§ What to work on: Please transcribe, word for word, the line containing "Someone scaled the OrangeColouredDinnerPlate" and every line after it through the end of the records below, and nothing else.

Data entries:

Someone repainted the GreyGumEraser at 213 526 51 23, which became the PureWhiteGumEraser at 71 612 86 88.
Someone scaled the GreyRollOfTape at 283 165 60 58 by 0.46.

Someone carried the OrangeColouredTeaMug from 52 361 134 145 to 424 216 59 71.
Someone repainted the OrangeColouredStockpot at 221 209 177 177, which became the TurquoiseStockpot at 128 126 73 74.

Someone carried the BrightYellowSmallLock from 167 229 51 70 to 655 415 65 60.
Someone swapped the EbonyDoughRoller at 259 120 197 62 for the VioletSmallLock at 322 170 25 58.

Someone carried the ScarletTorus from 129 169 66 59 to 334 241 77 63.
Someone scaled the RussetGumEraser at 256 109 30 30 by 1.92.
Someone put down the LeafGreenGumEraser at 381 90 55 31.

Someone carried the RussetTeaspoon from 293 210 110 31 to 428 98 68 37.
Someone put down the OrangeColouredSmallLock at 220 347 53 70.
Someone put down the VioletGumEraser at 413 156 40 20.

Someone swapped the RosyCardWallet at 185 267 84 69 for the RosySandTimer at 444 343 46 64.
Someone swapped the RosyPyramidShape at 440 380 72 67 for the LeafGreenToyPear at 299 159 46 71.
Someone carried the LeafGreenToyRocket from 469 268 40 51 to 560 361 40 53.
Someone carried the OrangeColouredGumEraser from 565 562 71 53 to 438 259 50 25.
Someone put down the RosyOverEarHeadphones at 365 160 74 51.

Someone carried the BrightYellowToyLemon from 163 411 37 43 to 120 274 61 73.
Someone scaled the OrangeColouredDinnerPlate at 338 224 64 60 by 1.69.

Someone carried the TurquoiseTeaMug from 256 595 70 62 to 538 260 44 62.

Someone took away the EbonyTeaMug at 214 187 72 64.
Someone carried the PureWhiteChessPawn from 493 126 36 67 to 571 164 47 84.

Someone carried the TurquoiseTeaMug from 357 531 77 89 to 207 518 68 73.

§ Task answer:
Someone scaled the OrangeColouredDinnerPlate at 338 224 64 60 by 1.69.

Someone carried the TurquoiseTeaMug from 256 595 70 62 to 538 260 44 62.

Someone took away the EbonyTeaMug at 214 187 72 64.
Someone carried the PureWhiteChessPawn from 493 126 36 67 to 571 164 47 84.

Someone carried the TurquoiseTeaMug from 357 531 77 89 to 207 518 68 73.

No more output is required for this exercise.